● **Your objective**: Scan the data below and pick out the lines containing the word "boat".
Data provided section start
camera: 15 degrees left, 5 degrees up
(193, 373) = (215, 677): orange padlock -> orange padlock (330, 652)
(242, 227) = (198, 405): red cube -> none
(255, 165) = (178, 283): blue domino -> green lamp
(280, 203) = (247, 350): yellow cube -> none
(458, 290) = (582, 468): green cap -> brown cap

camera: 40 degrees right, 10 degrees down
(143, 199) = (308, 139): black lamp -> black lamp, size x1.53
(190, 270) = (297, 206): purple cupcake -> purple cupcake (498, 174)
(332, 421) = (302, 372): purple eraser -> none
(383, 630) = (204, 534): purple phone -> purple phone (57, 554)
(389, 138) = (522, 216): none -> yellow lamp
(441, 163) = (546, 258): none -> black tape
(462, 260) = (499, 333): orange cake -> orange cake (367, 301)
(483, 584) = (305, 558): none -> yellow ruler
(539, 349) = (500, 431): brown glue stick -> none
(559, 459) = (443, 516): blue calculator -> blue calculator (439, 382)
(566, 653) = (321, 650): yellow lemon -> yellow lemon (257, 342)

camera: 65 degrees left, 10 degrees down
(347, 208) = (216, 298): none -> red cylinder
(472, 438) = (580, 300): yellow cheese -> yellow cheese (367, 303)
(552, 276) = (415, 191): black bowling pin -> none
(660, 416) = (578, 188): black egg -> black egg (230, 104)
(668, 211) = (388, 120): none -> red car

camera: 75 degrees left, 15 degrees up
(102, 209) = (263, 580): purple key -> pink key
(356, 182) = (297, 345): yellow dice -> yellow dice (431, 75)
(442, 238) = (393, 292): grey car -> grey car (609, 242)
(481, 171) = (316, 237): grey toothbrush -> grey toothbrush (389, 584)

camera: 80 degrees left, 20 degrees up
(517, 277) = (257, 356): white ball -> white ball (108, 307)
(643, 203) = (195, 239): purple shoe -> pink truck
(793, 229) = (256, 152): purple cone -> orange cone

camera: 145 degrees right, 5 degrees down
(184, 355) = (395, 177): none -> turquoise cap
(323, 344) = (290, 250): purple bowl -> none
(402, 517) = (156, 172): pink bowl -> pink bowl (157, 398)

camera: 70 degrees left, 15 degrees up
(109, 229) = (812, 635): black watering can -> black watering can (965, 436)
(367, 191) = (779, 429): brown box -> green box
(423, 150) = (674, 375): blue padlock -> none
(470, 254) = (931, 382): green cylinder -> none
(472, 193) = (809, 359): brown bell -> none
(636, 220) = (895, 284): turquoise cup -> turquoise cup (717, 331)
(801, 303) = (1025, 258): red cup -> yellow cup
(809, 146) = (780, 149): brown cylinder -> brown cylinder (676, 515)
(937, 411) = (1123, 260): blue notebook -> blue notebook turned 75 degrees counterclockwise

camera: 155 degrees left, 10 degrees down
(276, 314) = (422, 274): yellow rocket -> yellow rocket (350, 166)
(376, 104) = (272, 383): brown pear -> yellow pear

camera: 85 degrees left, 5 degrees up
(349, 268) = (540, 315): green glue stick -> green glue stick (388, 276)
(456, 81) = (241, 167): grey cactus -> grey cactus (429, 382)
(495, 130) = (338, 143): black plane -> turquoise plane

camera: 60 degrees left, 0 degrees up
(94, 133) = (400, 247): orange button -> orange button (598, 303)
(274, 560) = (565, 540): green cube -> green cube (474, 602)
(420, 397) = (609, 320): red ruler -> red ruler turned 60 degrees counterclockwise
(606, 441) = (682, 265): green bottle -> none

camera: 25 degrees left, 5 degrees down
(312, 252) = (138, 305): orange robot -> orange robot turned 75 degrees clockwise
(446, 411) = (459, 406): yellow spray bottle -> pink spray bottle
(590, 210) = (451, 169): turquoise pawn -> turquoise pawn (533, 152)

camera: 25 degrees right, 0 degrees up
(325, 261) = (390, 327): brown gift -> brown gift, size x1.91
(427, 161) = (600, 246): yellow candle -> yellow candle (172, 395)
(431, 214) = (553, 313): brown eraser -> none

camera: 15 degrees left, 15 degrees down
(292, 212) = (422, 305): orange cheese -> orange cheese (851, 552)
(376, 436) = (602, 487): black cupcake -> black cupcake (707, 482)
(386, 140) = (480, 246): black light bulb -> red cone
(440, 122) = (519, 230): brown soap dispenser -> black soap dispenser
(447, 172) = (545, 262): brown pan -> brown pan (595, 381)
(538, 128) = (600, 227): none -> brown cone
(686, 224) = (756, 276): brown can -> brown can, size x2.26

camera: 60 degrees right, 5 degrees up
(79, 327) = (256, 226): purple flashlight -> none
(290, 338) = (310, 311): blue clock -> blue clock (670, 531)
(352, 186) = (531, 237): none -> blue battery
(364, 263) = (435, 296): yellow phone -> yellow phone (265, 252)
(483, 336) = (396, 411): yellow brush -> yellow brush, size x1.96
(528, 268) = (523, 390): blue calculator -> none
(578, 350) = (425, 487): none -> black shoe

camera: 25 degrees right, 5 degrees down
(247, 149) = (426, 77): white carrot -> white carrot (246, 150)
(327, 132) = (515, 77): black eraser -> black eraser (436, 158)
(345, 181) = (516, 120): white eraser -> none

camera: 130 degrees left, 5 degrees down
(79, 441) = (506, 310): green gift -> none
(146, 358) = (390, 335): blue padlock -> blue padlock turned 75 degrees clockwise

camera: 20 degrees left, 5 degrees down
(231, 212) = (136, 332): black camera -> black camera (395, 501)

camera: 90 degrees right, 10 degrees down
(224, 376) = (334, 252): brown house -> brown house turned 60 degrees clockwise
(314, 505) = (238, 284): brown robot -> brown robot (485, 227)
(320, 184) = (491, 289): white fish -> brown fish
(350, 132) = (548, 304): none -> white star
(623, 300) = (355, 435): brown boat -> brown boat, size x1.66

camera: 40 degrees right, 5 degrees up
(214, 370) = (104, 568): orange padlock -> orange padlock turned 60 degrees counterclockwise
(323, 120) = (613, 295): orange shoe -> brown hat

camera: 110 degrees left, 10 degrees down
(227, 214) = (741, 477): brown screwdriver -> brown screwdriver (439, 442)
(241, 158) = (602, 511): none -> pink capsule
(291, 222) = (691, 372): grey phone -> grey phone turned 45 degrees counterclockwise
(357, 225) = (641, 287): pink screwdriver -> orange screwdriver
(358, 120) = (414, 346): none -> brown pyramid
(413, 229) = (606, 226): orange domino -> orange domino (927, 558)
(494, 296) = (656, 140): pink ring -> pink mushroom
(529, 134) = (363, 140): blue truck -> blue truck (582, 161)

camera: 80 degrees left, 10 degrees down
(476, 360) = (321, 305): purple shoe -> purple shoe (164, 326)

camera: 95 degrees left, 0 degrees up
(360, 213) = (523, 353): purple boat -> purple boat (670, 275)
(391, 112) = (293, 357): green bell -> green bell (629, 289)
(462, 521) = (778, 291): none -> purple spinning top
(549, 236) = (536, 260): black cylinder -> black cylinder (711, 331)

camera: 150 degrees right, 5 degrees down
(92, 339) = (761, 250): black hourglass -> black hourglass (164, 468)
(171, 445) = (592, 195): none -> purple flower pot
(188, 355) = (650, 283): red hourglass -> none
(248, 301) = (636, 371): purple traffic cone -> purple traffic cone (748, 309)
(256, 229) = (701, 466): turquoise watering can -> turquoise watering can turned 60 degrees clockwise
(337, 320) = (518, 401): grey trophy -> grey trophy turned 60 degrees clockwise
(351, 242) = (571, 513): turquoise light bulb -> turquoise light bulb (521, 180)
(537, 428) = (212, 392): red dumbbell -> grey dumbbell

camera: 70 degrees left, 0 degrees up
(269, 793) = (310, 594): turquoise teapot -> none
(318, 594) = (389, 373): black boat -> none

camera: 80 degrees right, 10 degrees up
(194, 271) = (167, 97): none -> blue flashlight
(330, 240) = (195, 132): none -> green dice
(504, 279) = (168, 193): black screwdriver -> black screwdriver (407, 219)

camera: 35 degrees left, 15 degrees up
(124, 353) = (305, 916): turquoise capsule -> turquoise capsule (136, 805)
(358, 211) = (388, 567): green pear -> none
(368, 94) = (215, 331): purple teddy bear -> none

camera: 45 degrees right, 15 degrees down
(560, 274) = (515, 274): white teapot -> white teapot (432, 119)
Data provided section end
● **Your response**:
(623, 300) = (355, 435): brown boat -> brown boat, size x1.66
(360, 213) = (523, 353): purple boat -> purple boat (670, 275)
(318, 594) = (389, 373): black boat -> none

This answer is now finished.